[Version difference data]
____

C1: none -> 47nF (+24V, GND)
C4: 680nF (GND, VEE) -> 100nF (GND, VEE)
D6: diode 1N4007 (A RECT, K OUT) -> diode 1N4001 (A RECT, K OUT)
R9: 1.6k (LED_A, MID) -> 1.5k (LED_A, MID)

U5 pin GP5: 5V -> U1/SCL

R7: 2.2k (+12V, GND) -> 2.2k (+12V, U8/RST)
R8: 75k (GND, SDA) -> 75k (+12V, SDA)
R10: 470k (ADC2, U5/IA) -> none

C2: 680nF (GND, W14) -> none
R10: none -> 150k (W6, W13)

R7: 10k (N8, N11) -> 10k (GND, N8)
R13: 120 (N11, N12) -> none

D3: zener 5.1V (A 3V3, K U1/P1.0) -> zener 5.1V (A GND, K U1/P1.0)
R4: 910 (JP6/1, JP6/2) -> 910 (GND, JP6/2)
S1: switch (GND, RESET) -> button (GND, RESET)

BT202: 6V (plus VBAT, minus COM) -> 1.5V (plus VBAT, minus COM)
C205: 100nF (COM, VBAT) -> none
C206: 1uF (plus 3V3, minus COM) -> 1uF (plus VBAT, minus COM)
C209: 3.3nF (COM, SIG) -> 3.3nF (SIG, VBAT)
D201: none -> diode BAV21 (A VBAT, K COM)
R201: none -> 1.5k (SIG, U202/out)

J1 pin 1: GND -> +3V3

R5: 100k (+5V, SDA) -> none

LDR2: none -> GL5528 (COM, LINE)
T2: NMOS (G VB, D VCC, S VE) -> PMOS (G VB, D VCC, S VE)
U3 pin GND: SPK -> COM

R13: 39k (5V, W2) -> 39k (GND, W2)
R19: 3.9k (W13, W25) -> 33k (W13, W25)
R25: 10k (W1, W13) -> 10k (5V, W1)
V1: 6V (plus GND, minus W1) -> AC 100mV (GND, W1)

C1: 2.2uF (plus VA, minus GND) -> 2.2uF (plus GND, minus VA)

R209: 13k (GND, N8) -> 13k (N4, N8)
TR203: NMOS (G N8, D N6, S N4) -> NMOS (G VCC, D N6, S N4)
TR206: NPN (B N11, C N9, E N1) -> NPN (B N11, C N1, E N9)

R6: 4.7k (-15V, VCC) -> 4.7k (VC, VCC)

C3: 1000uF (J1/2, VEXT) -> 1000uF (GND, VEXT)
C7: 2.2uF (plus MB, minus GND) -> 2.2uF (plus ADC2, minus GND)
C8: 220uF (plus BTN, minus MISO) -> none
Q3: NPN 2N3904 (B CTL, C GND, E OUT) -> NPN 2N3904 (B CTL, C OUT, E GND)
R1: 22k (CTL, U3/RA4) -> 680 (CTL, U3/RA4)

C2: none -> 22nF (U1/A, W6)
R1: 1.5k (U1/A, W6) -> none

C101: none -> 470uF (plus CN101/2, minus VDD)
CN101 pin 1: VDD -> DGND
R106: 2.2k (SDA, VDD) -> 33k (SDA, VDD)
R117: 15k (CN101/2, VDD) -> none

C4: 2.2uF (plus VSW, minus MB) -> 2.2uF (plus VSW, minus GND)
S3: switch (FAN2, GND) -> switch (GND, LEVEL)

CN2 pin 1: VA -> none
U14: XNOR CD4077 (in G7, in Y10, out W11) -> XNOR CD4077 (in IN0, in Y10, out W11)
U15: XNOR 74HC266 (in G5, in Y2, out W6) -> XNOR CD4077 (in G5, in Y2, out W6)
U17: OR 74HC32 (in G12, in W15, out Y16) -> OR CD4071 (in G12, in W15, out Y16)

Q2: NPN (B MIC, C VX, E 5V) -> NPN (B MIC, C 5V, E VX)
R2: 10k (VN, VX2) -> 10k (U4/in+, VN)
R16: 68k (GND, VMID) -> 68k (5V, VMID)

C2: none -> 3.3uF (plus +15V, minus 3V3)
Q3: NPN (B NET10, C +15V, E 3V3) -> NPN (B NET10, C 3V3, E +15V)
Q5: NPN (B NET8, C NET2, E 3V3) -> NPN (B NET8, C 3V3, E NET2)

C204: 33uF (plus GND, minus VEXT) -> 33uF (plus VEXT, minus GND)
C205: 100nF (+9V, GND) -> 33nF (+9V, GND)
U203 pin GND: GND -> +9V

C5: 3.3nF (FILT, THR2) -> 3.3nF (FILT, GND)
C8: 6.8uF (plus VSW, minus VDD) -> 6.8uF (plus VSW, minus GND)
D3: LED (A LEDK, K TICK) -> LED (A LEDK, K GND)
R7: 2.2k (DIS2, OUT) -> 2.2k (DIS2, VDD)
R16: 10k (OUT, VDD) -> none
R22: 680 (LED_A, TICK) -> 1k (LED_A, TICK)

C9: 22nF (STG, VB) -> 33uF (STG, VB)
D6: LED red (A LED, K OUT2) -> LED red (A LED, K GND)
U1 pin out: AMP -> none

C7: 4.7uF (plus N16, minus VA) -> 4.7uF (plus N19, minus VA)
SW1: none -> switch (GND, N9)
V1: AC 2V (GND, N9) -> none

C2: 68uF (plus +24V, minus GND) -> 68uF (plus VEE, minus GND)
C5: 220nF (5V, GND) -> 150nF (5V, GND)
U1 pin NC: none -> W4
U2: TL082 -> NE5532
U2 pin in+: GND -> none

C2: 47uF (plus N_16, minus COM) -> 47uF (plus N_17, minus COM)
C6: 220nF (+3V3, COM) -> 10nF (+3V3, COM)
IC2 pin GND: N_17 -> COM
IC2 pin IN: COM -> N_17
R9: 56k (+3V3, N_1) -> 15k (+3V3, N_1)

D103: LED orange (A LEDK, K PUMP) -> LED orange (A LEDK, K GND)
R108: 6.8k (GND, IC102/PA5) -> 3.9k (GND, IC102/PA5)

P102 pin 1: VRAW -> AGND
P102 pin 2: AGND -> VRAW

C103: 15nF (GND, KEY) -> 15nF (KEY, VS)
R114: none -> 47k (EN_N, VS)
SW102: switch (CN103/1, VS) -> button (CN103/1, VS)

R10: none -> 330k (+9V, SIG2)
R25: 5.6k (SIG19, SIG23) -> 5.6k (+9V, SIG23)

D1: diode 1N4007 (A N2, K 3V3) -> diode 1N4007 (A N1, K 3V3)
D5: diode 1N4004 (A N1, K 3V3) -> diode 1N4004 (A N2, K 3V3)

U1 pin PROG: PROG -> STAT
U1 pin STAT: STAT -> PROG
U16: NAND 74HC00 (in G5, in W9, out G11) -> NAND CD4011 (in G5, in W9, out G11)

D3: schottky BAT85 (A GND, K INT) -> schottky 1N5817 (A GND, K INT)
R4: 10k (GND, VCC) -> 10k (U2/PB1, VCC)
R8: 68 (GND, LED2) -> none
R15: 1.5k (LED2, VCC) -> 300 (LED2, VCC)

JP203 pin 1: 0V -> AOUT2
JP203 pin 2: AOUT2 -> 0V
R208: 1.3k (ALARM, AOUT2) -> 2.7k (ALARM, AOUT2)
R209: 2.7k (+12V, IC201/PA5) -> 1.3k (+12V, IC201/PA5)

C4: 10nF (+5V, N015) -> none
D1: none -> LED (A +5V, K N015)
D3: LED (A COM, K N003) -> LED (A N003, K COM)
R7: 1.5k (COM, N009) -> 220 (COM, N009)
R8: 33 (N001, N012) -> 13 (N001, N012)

____

*AIM OF THE EXERCISE*
Each line of the records above that contains the word "VEXT" should be counted; give the resulting number without further words.

*OUTPUT BELOW*
2